• MATERIALS PROVIDED:
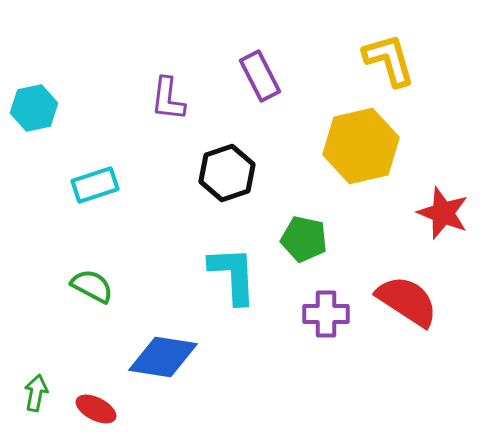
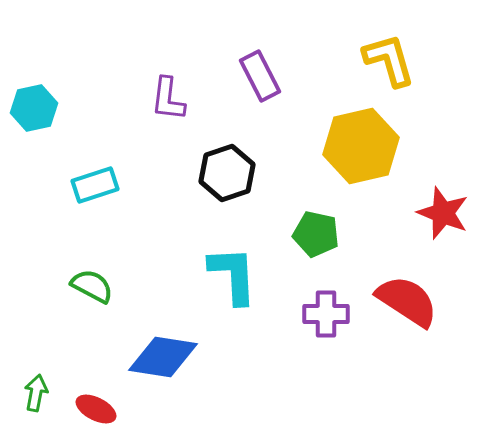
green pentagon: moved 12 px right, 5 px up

---

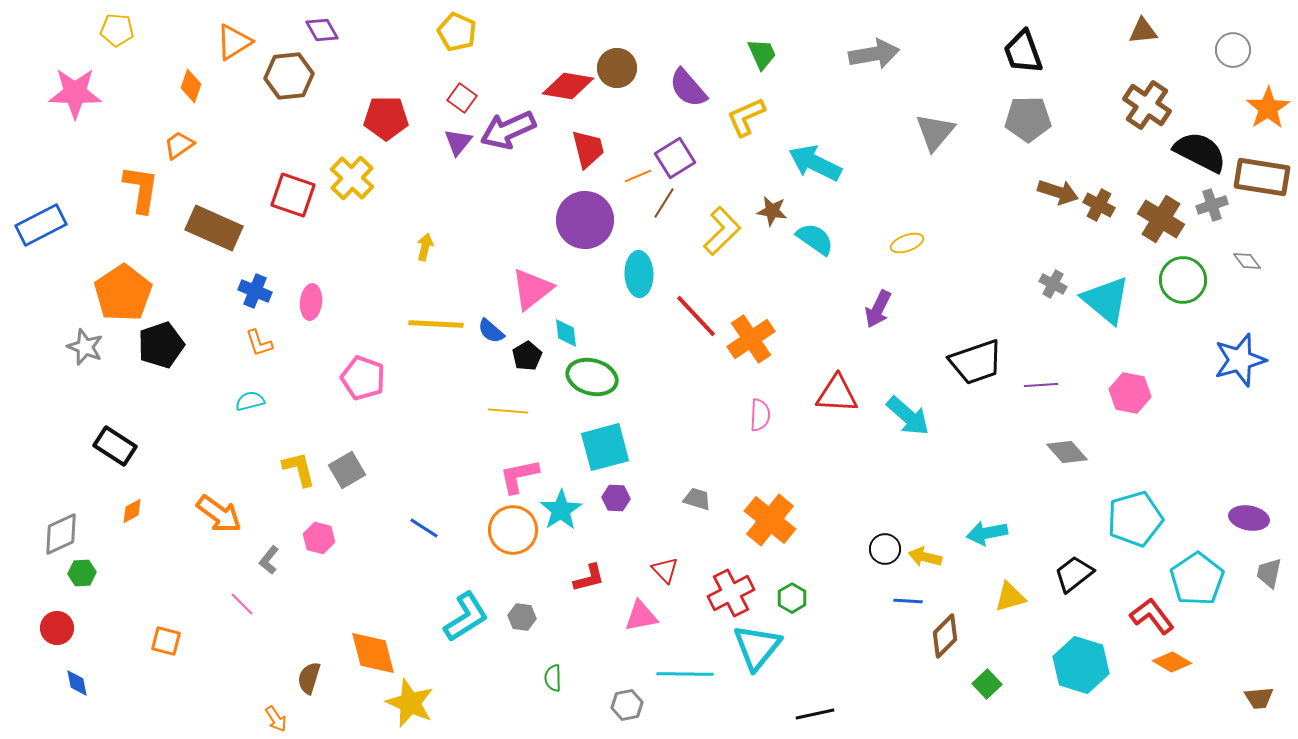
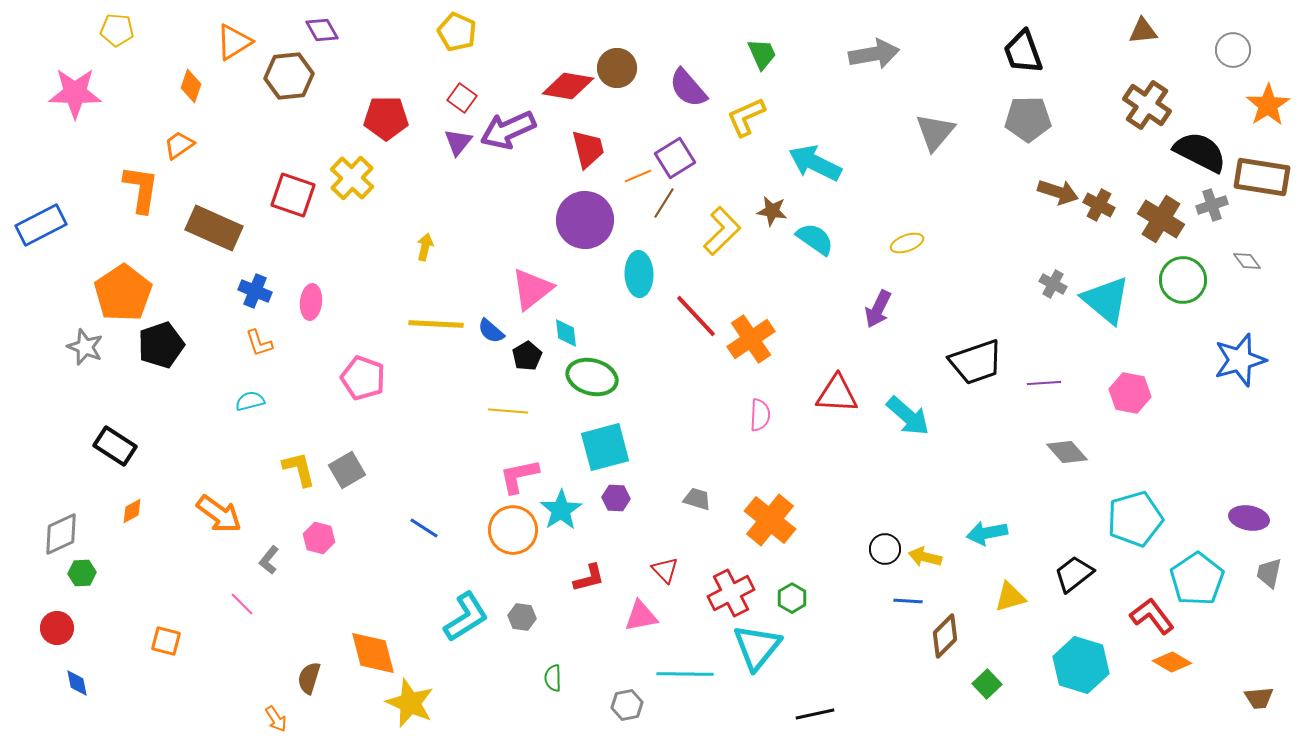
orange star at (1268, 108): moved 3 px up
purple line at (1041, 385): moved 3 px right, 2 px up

==

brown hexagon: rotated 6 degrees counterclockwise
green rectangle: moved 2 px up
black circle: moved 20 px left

• TASK TO CARRY OUT: Filter the records above down to the lines that hold the string "green".

• SOLUTION:
green pentagon: moved 12 px right, 5 px up
green rectangle: moved 2 px up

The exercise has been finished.